* GIVEN EXERCISE
Report each line of the material below that contains the string "kern", matching case exactly.

Data entries:
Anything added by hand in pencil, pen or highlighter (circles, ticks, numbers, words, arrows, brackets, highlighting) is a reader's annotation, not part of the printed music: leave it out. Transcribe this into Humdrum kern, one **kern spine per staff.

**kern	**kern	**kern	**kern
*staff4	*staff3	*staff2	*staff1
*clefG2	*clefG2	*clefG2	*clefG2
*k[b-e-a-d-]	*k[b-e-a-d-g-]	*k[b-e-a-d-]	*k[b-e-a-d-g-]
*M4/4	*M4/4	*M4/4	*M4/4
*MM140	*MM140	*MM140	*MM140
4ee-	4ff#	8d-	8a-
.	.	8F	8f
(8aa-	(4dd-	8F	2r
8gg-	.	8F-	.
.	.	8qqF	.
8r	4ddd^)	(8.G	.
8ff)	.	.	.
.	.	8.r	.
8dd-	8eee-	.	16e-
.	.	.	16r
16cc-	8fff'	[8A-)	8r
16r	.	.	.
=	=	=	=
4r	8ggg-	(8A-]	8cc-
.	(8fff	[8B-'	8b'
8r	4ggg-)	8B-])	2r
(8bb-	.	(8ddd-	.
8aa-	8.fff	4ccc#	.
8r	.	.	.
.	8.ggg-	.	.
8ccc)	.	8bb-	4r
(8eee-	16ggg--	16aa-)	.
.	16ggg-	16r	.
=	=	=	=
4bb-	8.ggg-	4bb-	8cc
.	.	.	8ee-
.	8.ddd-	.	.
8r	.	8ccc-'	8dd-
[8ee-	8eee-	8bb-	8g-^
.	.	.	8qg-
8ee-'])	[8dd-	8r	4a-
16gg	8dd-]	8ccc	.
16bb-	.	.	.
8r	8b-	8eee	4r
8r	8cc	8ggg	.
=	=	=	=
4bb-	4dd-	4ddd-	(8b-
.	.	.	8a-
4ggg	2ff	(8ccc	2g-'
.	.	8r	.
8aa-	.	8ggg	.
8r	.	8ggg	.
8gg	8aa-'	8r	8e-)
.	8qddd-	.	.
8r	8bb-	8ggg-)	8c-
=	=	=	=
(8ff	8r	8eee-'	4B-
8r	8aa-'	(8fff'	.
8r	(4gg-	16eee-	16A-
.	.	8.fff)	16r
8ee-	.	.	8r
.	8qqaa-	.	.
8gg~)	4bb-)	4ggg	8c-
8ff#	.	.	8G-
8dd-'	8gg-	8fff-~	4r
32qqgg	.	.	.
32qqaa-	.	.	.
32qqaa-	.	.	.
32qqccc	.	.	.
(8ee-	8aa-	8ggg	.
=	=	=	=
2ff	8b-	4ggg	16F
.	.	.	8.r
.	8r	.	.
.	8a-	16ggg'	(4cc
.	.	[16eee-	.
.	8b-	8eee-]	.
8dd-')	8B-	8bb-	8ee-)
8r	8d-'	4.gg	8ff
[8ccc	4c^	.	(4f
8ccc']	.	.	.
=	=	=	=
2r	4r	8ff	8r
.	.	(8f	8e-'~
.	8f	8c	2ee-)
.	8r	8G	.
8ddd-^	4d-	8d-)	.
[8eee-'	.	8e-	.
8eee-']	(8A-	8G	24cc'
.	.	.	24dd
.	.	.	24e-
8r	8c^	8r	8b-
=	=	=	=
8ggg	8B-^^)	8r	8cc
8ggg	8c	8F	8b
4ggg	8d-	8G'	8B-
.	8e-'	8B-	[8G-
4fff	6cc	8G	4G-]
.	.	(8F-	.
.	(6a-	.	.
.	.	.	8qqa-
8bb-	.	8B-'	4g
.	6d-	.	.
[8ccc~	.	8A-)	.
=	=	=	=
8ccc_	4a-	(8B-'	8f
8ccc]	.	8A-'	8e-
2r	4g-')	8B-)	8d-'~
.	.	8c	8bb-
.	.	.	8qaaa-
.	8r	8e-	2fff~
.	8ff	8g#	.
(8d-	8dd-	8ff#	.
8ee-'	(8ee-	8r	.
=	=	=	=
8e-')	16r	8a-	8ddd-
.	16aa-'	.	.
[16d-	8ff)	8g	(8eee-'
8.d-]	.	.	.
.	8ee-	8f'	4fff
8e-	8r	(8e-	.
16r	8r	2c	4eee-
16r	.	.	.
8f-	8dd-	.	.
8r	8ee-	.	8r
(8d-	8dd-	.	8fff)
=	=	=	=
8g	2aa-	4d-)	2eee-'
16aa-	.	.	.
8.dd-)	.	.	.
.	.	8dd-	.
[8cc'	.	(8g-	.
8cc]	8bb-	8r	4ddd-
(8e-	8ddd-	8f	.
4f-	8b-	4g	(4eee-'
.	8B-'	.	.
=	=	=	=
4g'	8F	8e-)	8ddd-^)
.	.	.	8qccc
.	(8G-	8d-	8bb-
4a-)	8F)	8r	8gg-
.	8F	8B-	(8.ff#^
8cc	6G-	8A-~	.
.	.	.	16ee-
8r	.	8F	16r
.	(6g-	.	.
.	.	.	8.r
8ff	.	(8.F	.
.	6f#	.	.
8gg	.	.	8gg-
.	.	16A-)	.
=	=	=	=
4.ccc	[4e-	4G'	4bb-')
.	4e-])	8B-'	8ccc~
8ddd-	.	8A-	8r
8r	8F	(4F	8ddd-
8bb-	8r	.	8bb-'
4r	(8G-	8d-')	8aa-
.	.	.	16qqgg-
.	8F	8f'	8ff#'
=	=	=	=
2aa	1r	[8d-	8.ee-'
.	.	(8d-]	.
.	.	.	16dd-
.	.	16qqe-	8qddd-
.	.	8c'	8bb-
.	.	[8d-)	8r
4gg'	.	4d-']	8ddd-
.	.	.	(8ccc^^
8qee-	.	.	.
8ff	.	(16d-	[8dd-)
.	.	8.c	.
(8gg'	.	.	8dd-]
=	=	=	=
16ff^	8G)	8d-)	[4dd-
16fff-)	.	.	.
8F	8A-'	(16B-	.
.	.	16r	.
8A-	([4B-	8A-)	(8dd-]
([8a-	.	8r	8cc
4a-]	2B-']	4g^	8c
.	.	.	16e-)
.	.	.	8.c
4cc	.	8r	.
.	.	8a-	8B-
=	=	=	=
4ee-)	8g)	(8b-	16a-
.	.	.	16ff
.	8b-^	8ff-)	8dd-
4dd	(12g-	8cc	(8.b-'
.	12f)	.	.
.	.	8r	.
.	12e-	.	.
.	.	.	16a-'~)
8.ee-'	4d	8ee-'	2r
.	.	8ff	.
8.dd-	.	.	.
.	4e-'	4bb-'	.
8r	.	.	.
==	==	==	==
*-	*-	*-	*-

* REPLY TO THE EXERCISE
Anything added by hand in pencil, pen or highlighter (circles, ticks, numbers, words, arrows, brackets, highlighting) is a reader's annotation, not part of the printed music: leave it out. Transcribe this into Humdrum kern, one **kern spine per staff.
**kern	**kern	**kern	**kern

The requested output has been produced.